▶ Directions: When a line of the records below contains the string "turquoise", copy that whole line.

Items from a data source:
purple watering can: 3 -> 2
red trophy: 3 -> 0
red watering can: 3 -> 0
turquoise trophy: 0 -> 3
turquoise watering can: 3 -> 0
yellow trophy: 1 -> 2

▶ Result for this task:
turquoise trophy: 0 -> 3
turquoise watering can: 3 -> 0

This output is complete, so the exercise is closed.